+++ Dataset extract +++

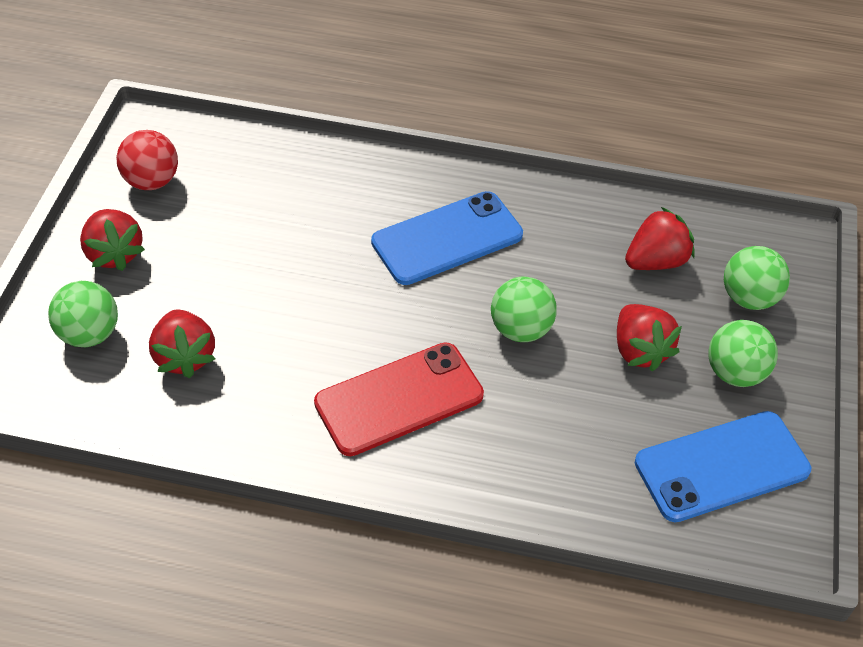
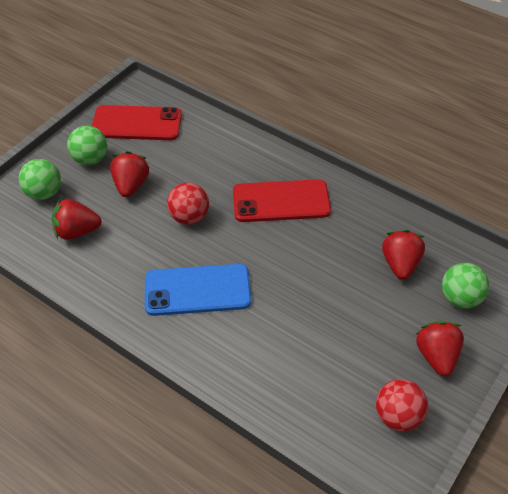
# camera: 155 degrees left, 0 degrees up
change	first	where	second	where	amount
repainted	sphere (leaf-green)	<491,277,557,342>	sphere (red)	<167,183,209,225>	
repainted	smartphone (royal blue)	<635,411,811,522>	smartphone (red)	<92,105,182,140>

+++

**Required work:** Take from the material above every line that includes the word "repainted".

**Result:**
repainted	sphere (leaf-green)	<491,277,557,342>	sphere (red)	<167,183,209,225>	
repainted	smartphone (royal blue)	<635,411,811,522>	smartphone (red)	<92,105,182,140>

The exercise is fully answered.